TASK ITEM:
Omit every picture and output the rest of the records exactly as they are.

DATA PROVIDED:
%%
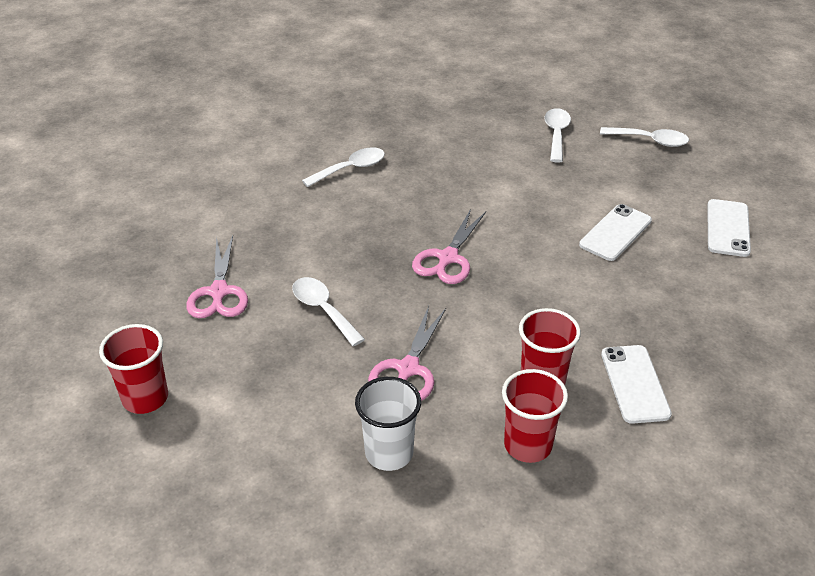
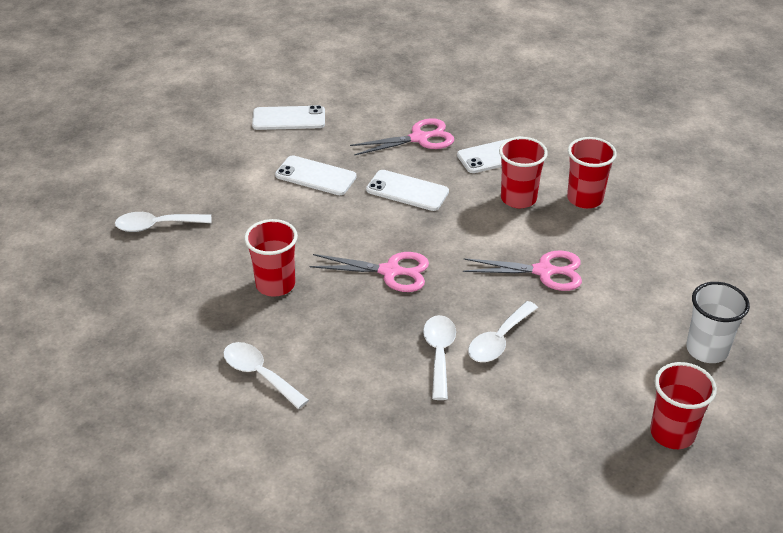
camera: 105 degrees left, 0 degrees up
(219, 292) = (510, 426): pink scissors -> pink scissors (419, 138)
(389, 453) = (635, 265): white cup -> white cup (707, 350)
(454, 188) = (275, 285): none -> red cup
(576, 293) = (407, 191): none -> white phone
(650, 141) = (158, 165): white spoon -> white spoon (439, 353)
%%
FINISHED TASK:
camera: 105 degrees left, 0 degrees up
(219, 292) = (510, 426): pink scissors -> pink scissors (419, 138)
(389, 453) = (635, 265): white cup -> white cup (707, 350)
(454, 188) = (275, 285): none -> red cup
(576, 293) = (407, 191): none -> white phone
(650, 141) = (158, 165): white spoon -> white spoon (439, 353)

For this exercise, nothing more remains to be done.